• _THE PROBLEM_: Each record that follows is to be duplicated exactly, though its pictures are not.

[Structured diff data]
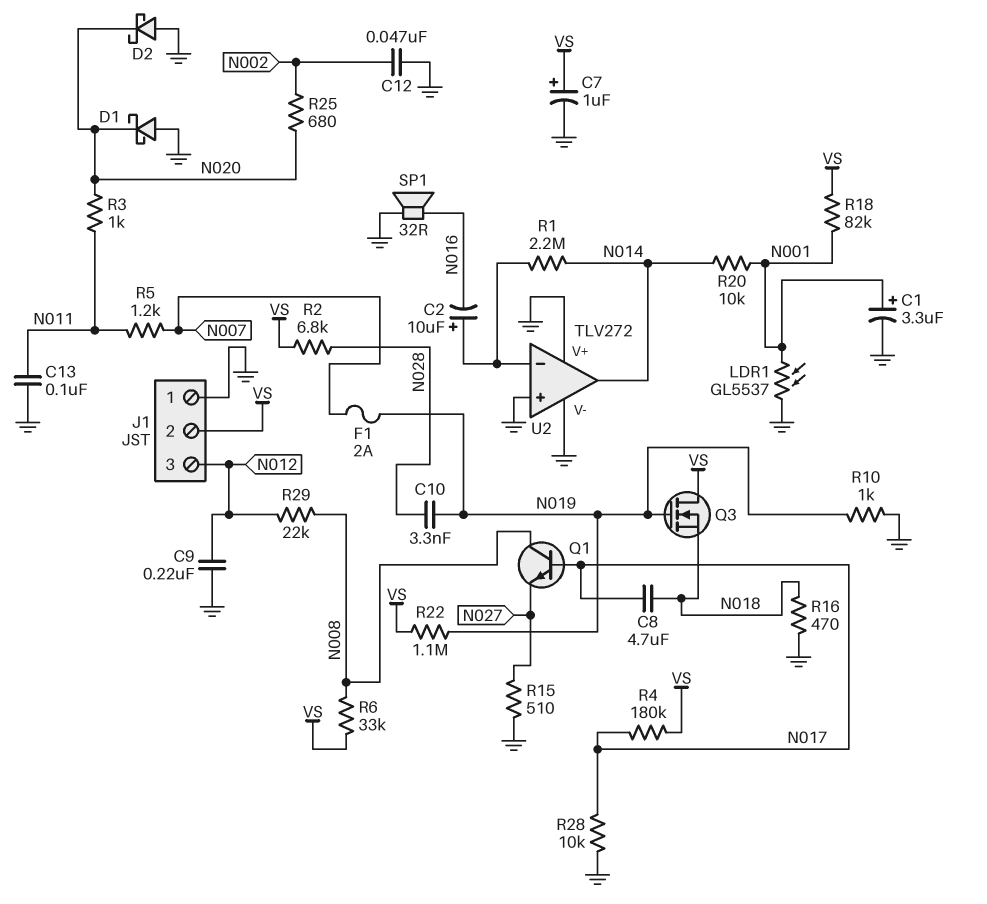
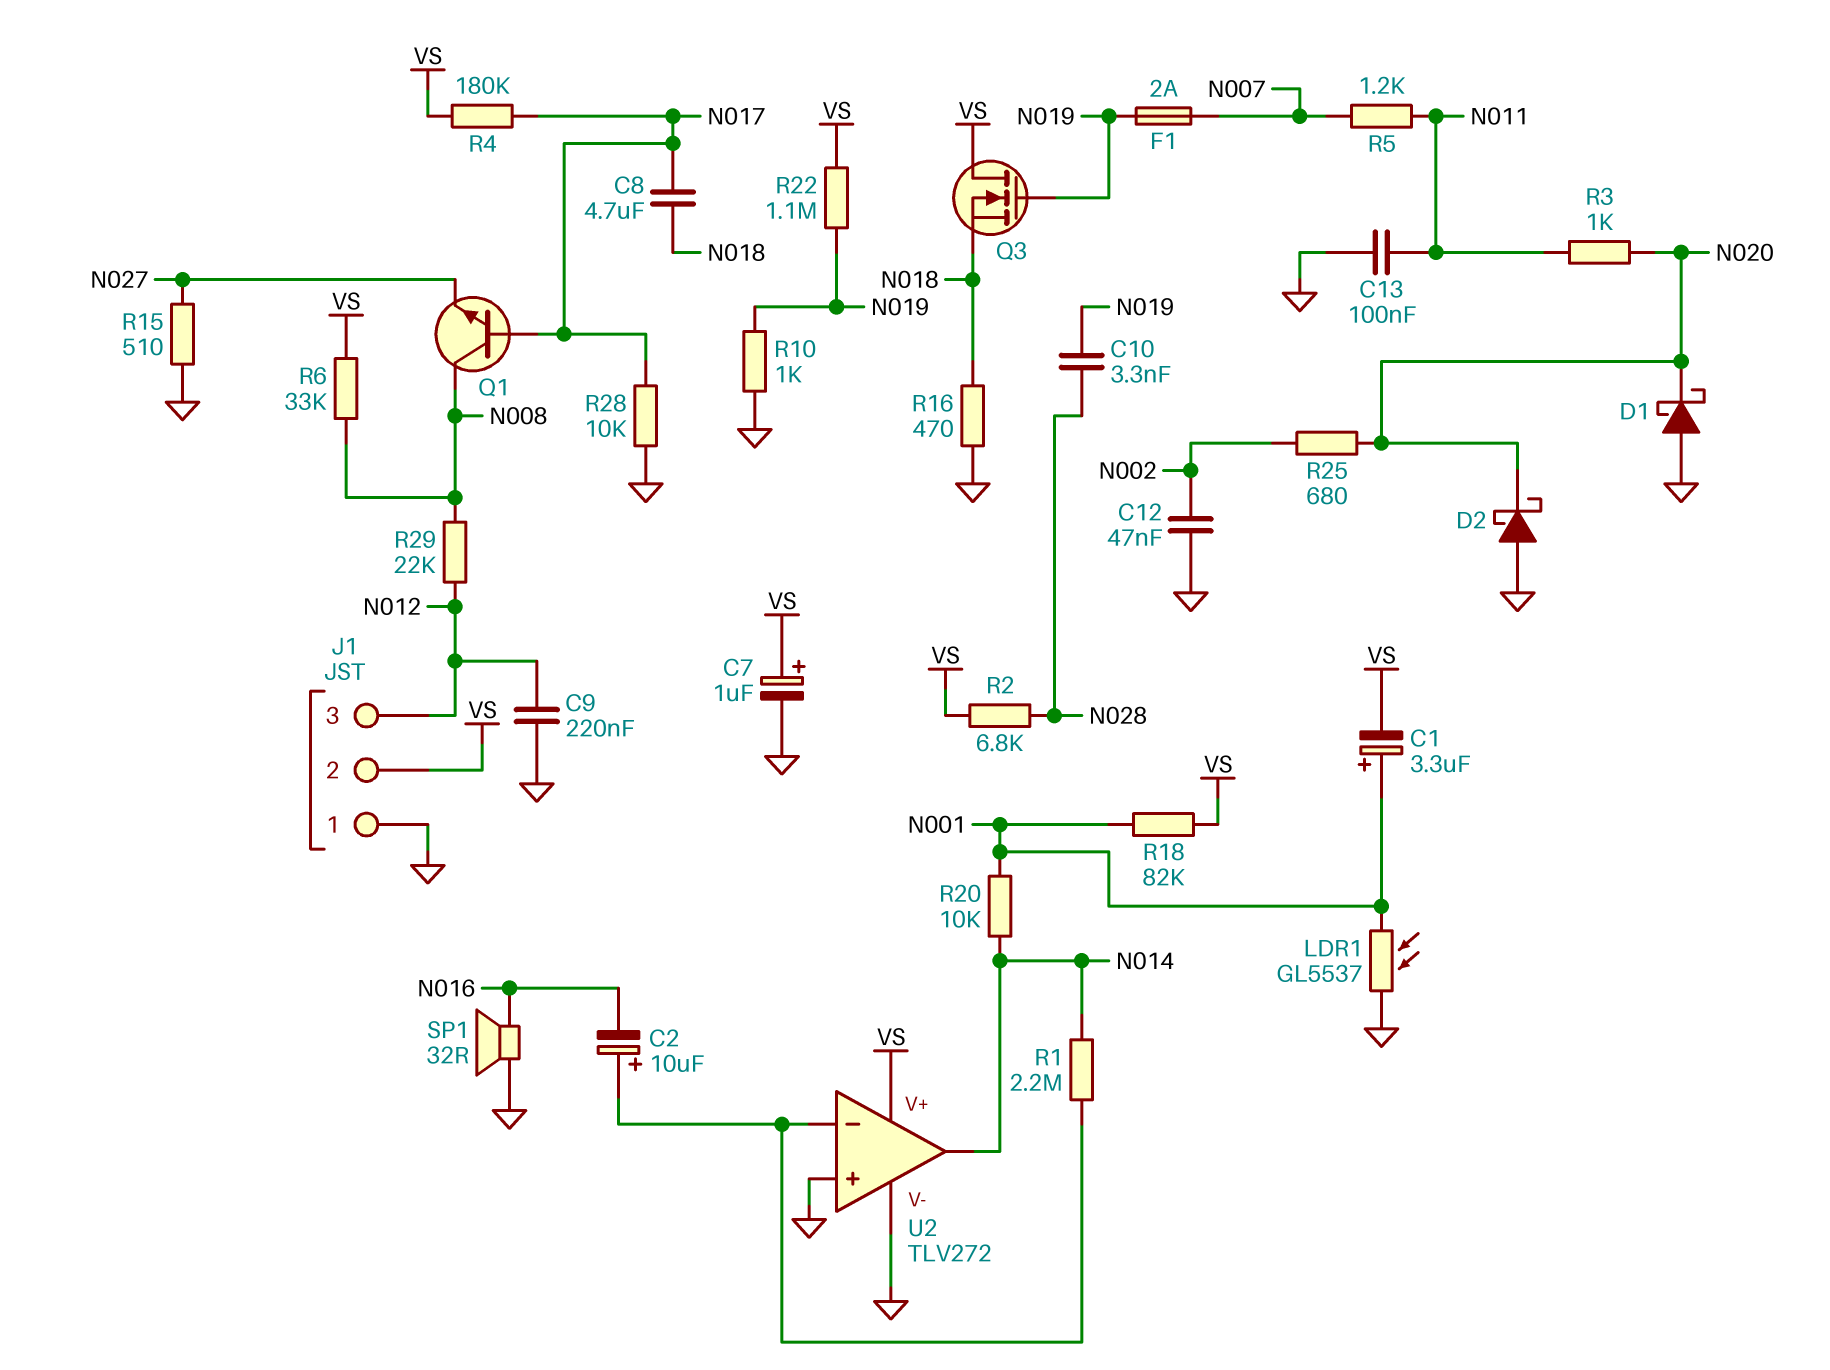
C1: 3.3uF (plus N001, minus GND) -> 3.3uF (plus N001, minus VS)
U2 pin V+: GND -> VS

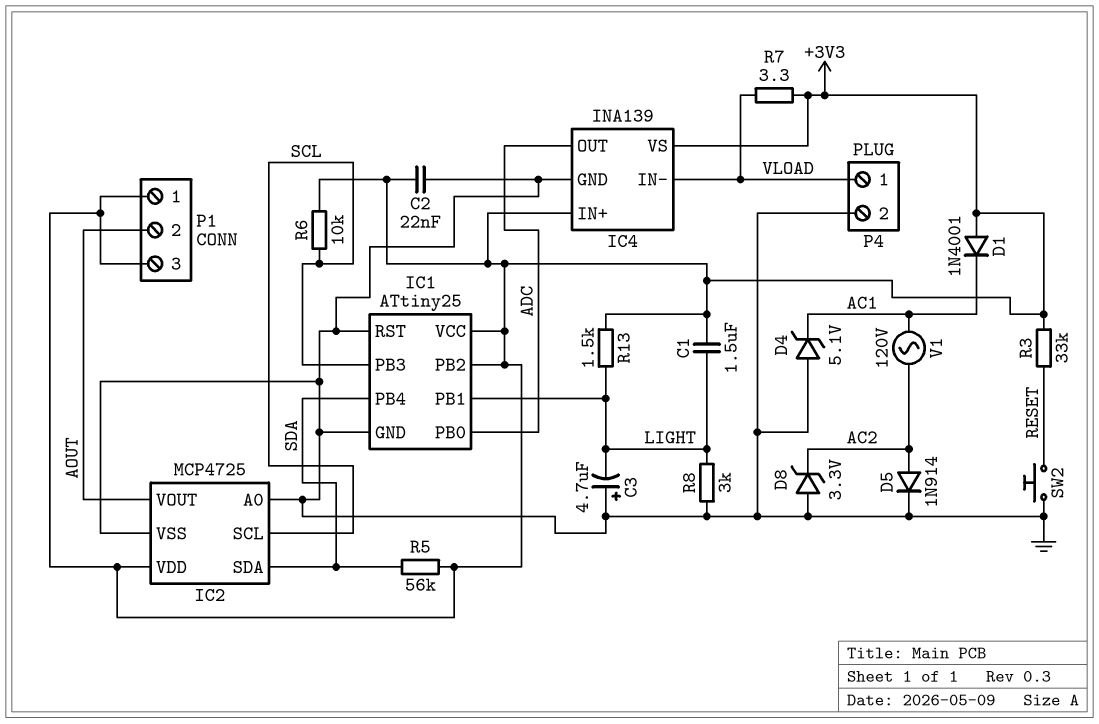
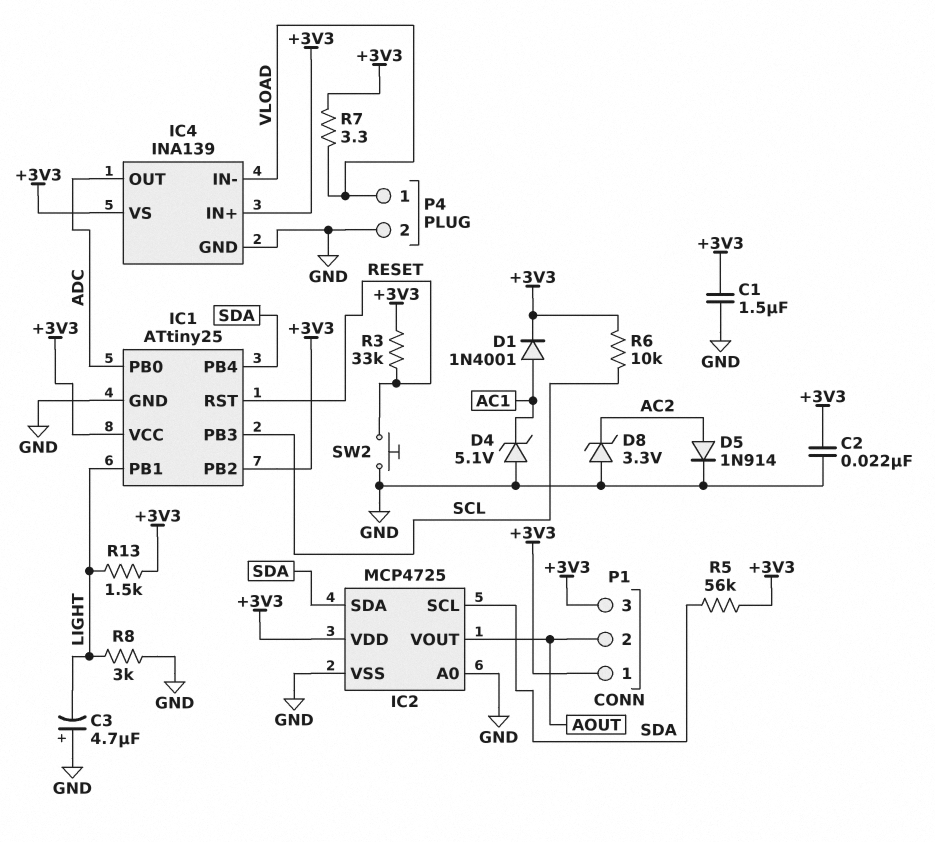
C1: 1.5uF (+3V3, LIGHT) -> 1.5uF (+3V3, GND)
D1: diode 1N4001 (A +3V3, K AC1) -> diode 1N4001 (A AC1, K +3V3)
IC1 pin RST: GND -> RESET
IC2 pin SCL: SCL -> SDA
V1: AC 120V (AC1, AC2) -> none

• _RESPONSE BELOW_:
C1: 3.3uF (plus N001, minus GND) -> 3.3uF (plus N001, minus VS)
U2 pin V+: GND -> VS

C1: 1.5uF (+3V3, LIGHT) -> 1.5uF (+3V3, GND)
D1: diode 1N4001 (A +3V3, K AC1) -> diode 1N4001 (A AC1, K +3V3)
IC1 pin RST: GND -> RESET
IC2 pin SCL: SCL -> SDA
V1: AC 120V (AC1, AC2) -> none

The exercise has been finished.